(MATERIAL PROVIDED begins)
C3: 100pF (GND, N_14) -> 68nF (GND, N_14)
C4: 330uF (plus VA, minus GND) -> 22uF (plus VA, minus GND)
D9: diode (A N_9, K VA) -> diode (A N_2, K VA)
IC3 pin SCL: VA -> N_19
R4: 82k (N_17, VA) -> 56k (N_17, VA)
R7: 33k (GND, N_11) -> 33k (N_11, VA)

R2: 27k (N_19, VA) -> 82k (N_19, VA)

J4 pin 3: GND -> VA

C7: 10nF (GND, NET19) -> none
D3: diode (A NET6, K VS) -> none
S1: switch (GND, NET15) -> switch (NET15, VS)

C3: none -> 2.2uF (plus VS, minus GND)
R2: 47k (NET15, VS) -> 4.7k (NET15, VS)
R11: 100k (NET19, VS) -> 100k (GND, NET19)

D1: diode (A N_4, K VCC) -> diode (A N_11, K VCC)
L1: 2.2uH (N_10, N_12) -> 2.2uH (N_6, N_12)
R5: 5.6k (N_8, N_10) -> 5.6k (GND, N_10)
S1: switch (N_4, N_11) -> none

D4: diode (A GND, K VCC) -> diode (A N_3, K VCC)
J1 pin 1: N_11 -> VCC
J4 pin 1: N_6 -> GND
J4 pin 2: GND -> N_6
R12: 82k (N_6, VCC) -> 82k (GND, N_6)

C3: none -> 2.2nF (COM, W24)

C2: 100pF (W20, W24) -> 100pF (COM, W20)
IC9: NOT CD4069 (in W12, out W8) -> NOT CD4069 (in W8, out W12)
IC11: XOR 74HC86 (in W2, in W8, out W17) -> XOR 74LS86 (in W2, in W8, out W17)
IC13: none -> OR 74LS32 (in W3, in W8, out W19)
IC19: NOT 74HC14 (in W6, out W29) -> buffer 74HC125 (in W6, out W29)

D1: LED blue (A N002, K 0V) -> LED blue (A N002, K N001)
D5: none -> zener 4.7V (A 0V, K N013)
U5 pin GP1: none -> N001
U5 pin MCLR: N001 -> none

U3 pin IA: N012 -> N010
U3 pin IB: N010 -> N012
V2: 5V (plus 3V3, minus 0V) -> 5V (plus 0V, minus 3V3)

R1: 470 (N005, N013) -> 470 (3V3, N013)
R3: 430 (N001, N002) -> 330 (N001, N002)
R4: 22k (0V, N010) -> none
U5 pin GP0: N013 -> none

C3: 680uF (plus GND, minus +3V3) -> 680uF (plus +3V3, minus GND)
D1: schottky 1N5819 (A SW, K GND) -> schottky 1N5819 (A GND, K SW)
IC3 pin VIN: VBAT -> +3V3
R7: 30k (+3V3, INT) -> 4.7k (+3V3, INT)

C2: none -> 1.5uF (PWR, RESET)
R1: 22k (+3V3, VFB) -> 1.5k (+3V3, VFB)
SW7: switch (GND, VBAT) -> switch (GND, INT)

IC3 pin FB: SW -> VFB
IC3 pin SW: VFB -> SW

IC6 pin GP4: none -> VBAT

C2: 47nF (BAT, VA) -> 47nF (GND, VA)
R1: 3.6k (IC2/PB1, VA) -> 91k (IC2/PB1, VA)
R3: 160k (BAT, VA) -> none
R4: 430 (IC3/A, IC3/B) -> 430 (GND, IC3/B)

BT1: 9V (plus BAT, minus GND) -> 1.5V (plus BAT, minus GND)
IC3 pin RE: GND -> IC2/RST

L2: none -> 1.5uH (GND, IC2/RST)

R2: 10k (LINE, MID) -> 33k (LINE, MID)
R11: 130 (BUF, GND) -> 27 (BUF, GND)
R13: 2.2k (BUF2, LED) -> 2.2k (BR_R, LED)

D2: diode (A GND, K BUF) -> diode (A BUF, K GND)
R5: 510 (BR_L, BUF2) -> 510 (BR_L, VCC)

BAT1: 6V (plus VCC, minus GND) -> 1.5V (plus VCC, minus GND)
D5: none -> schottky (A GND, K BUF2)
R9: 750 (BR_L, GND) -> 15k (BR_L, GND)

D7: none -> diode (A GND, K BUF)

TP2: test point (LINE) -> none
(MATERIAL PROVIDED ends)
Reproduce exactly the line that contains "R13: 2.2k (BUF2, LED) -> 2.2k (BR_R, LED)" together with each line after it to the end of the entries; include no other lines.

# [WRITTEN ANSWER]
R13: 2.2k (BUF2, LED) -> 2.2k (BR_R, LED)

D2: diode (A GND, K BUF) -> diode (A BUF, K GND)
R5: 510 (BR_L, BUF2) -> 510 (BR_L, VCC)

BAT1: 6V (plus VCC, minus GND) -> 1.5V (plus VCC, minus GND)
D5: none -> schottky (A GND, K BUF2)
R9: 750 (BR_L, GND) -> 15k (BR_L, GND)

D7: none -> diode (A GND, K BUF)

TP2: test point (LINE) -> none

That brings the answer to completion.